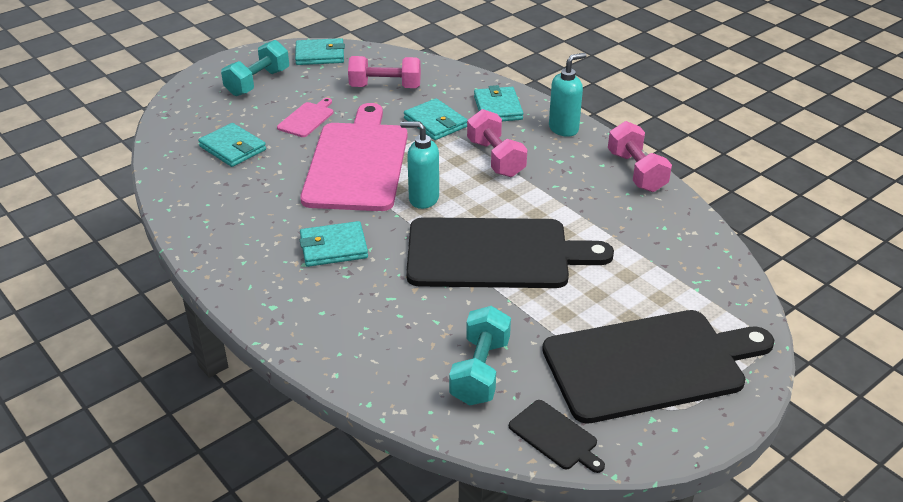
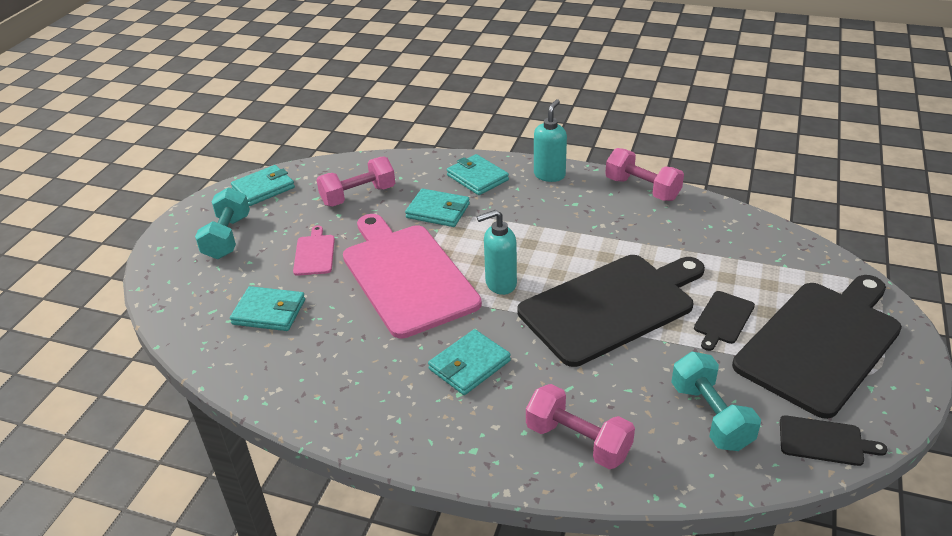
camera: 30 degrees left, 0 degrees up
(495, 158) = (522, 222): pink dumbbell -> pink dumbbell (578, 441)
(581, 306) = (723, 319): none -> black cutting board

(Exercise description)
An exact transcript of the listing is needed, free of pictures.

(Answer to the exercise)
camera: 30 degrees left, 0 degrees up
(495, 158) = (522, 222): pink dumbbell -> pink dumbbell (578, 441)
(581, 306) = (723, 319): none -> black cutting board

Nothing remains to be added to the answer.